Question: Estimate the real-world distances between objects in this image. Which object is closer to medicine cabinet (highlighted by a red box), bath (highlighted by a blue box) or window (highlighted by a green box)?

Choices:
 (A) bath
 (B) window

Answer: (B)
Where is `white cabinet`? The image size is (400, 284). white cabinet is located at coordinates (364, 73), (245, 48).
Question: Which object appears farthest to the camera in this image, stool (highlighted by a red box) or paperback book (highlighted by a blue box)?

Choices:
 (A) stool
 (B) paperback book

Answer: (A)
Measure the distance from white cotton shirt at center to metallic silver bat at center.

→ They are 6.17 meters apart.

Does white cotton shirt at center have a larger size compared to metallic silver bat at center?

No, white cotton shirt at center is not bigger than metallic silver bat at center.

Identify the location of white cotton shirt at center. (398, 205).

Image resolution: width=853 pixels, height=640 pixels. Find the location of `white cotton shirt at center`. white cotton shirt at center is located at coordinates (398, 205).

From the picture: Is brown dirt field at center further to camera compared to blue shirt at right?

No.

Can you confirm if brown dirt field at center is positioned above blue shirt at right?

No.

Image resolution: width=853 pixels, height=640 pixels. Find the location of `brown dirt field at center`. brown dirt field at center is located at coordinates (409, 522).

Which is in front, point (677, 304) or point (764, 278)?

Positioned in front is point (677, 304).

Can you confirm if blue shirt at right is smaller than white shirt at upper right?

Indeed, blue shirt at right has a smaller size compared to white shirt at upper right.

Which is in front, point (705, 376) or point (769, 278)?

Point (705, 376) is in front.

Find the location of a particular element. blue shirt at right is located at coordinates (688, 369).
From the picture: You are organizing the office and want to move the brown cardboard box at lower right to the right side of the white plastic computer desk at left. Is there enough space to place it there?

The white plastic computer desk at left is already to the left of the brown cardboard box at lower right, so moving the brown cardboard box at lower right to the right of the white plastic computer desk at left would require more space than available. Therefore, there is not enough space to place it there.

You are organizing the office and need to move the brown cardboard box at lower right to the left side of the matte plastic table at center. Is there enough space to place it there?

What the exercise asks: Please pull out each line of the records above that contains the word "confirm", copying every such line in full.

Solution to this task:
Can you confirm if brown dirt field at center is positioned above blue shirt at right?
Can you confirm if blue shirt at right is smaller than white shirt at upper right?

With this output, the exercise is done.